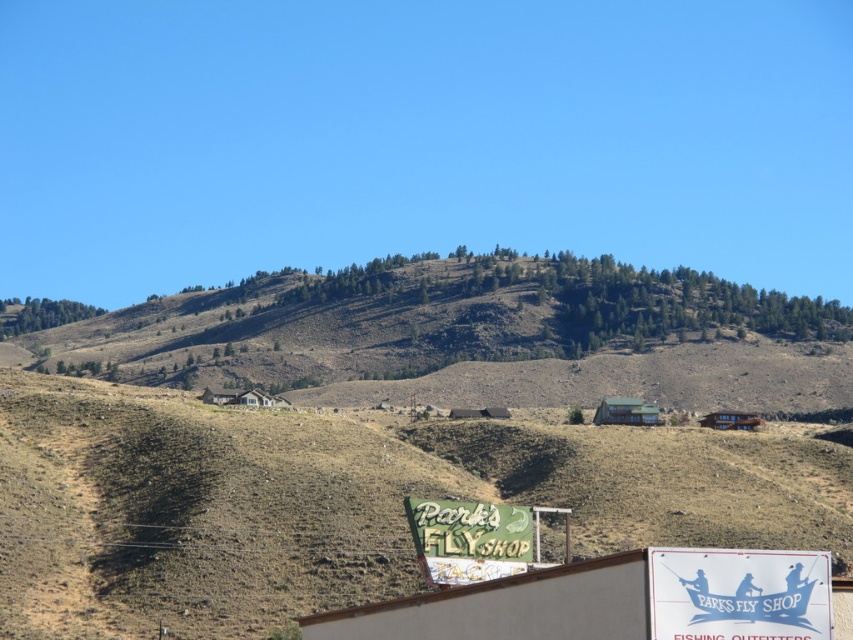
Question: Which object is farther from the camera taking this photo?

Choices:
 (A) green textured hillside at upper center
 (B) white paper sign at lower center

Answer: (A)

Question: Which point is closer to the camera taking this photo?

Choices:
 (A) (753, 609)
 (B) (816, 388)

Answer: (A)

Question: Which point is farther to the camera?

Choices:
 (A) click(672, 595)
 (B) click(289, 285)
 (C) click(422, 557)

Answer: (B)

Question: Does green textured hillside at upper center appear on the left side of white paper sign at lower center?

Choices:
 (A) no
 (B) yes

Answer: (B)

Question: Where is white paper sign at lower center located in relation to green painted wood sign at lower center in the image?

Choices:
 (A) above
 (B) below

Answer: (A)

Question: Is green textured hillside at upper center to the left of green painted wood sign at lower center from the viewer's perspective?

Choices:
 (A) yes
 (B) no

Answer: (A)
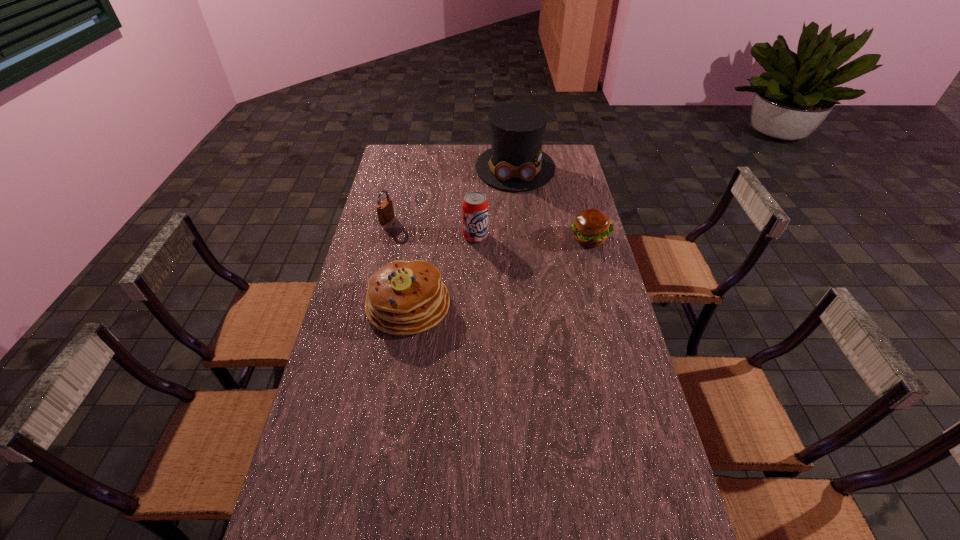
At what (x,y) coordinates should I click in order to perform the action: click on hamburger located at the right edge. Please return your answer as a coordinate pair (x, y). This screenshot has height=540, width=960. Looking at the image, I should click on (591, 227).

Where is `dress hat present at the right edge`? This screenshot has height=540, width=960. dress hat present at the right edge is located at coordinates (516, 162).

Find the location of a particular element. This screenshot has height=540, width=960. object that is at the far right corner is located at coordinates (516, 162).

Identify the location of free region at the far edge of the desktop. (423, 167).

Locate an element on the screen. The width and height of the screenshot is (960, 540). vacant area at the left edge is located at coordinates (400, 252).

Locate an element on the screen. This screenshot has width=960, height=540. vacant space at the right edge of the desktop is located at coordinates (573, 252).

Where is `blank space at the far left corner of the desktop`? This screenshot has height=540, width=960. blank space at the far left corner of the desktop is located at coordinates (410, 155).

Locate an element on the screen. The width and height of the screenshot is (960, 540). free space between the hamburger and the nearest object is located at coordinates (498, 272).

This screenshot has width=960, height=540. I want to click on vacant point located between the hamburger and the nearest object, so click(498, 272).

Find the location of a particular element. The image size is (960, 540). free spot between the fourth nearest object and the farthest object is located at coordinates (451, 194).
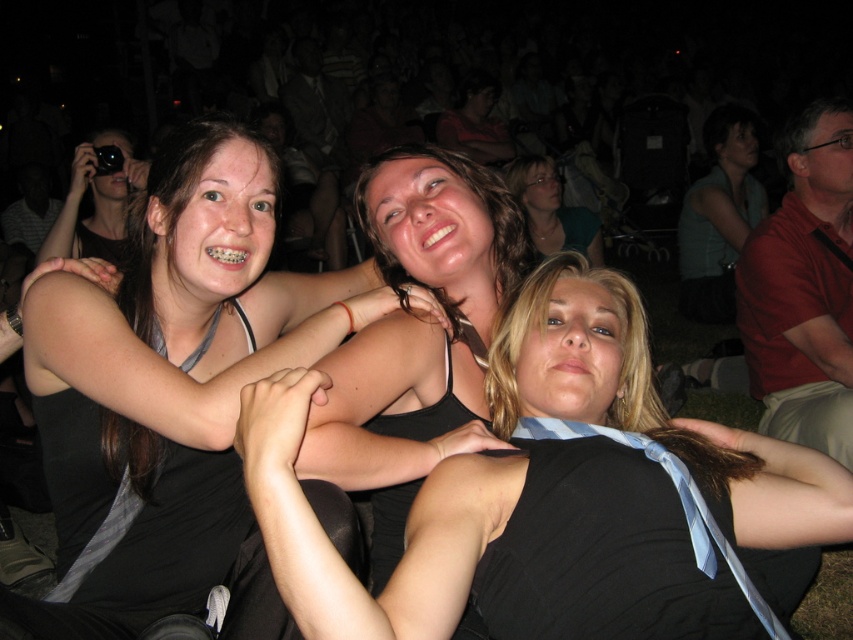
Can you confirm if black fabric at center is wider than black matte dress at left?

Indeed, black fabric at center has a greater width compared to black matte dress at left.

Does black fabric at center come behind black matte dress at left?

No, it is in front of black matte dress at left.

Does point (677, 525) lie behind point (202, 516)?

No, (677, 525) is closer to viewer.

This screenshot has height=640, width=853. I want to click on black fabric at center, so click(556, 496).

Does black silk dress at center lie in front of black matte dress at left?

Yes, black silk dress at center is in front of black matte dress at left.

What do you see at coordinates (627, 548) in the screenshot? The image size is (853, 640). I see `black silk dress at center` at bounding box center [627, 548].

The height and width of the screenshot is (640, 853). I want to click on black silk dress at center, so click(x=627, y=548).

Does black matte tank top at upper center have a lesser height compared to black matte dress at left?

Incorrect, black matte tank top at upper center's height does not fall short of black matte dress at left's.

Which is below, black matte tank top at upper center or black matte dress at left?

black matte dress at left is below.

Find the location of `black matte tank top at upper center`. black matte tank top at upper center is located at coordinates (167, 385).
● ● ● ● ● ● ●
## What the task requires
Rewrite all of the lines above, changing every "white paper sign" to "white cardboard sign" and leaving everything else the same. Leave the pictures out of your answer.

## Answer box
Question: Which object is farther from the camera taking this photo?

Choices:
 (A) green textured hillside at upper center
 (B) white cardboard sign at lower center

Answer: (A)

Question: Which point is closer to the camera taking this photo?

Choices:
 (A) (753, 609)
 (B) (816, 388)

Answer: (A)

Question: Which point is farther to the camera?

Choices:
 (A) click(672, 595)
 (B) click(289, 285)
 (C) click(422, 557)

Answer: (B)

Question: Does green textured hillside at upper center appear on the left side of white cardboard sign at lower center?

Choices:
 (A) no
 (B) yes

Answer: (B)

Question: Where is white cardboard sign at lower center located in relation to green painted wood sign at lower center in the image?

Choices:
 (A) above
 (B) below

Answer: (A)

Question: Is green textured hillside at upper center to the left of green painted wood sign at lower center from the viewer's perspective?

Choices:
 (A) yes
 (B) no

Answer: (A)
At what (x,y) coordinates should I click in order to perform the action: click on hamburger located at the right edge. Please return your answer as a coordinate pair (x, y). This screenshot has height=540, width=960. Looking at the image, I should click on (591, 227).

Where is `dress hat present at the right edge`? This screenshot has height=540, width=960. dress hat present at the right edge is located at coordinates (516, 162).

Find the location of a particular element. This screenshot has height=540, width=960. object that is at the far right corner is located at coordinates (516, 162).

Identify the location of free region at the far edge of the desktop. (423, 167).

Locate an element on the screen. The width and height of the screenshot is (960, 540). vacant area at the left edge is located at coordinates (400, 252).

Locate an element on the screen. This screenshot has width=960, height=540. vacant space at the right edge of the desktop is located at coordinates (573, 252).

Where is `blank space at the far left corner of the desktop`? This screenshot has height=540, width=960. blank space at the far left corner of the desktop is located at coordinates (410, 155).

Locate an element on the screen. The width and height of the screenshot is (960, 540). free space between the hamburger and the nearest object is located at coordinates (498, 272).

This screenshot has width=960, height=540. I want to click on vacant point located between the hamburger and the nearest object, so click(498, 272).

Find the location of a particular element. The image size is (960, 540). free spot between the fourth nearest object and the farthest object is located at coordinates (451, 194).
Can you confirm if black fabric at center is wider than black matte dress at left?

Indeed, black fabric at center has a greater width compared to black matte dress at left.

Does black fabric at center come behind black matte dress at left?

No, it is in front of black matte dress at left.

Does point (677, 525) lie behind point (202, 516)?

No, (677, 525) is closer to viewer.

This screenshot has height=640, width=853. I want to click on black fabric at center, so click(556, 496).

Does black silk dress at center lie in front of black matte dress at left?

Yes, black silk dress at center is in front of black matte dress at left.

What do you see at coordinates (627, 548) in the screenshot? The image size is (853, 640). I see `black silk dress at center` at bounding box center [627, 548].

The height and width of the screenshot is (640, 853). I want to click on black silk dress at center, so click(x=627, y=548).

Does black matte tank top at upper center have a lesser height compared to black matte dress at left?

Incorrect, black matte tank top at upper center's height does not fall short of black matte dress at left's.

Which is below, black matte tank top at upper center or black matte dress at left?

black matte dress at left is below.

Find the location of `black matte tank top at upper center`. black matte tank top at upper center is located at coordinates (167, 385).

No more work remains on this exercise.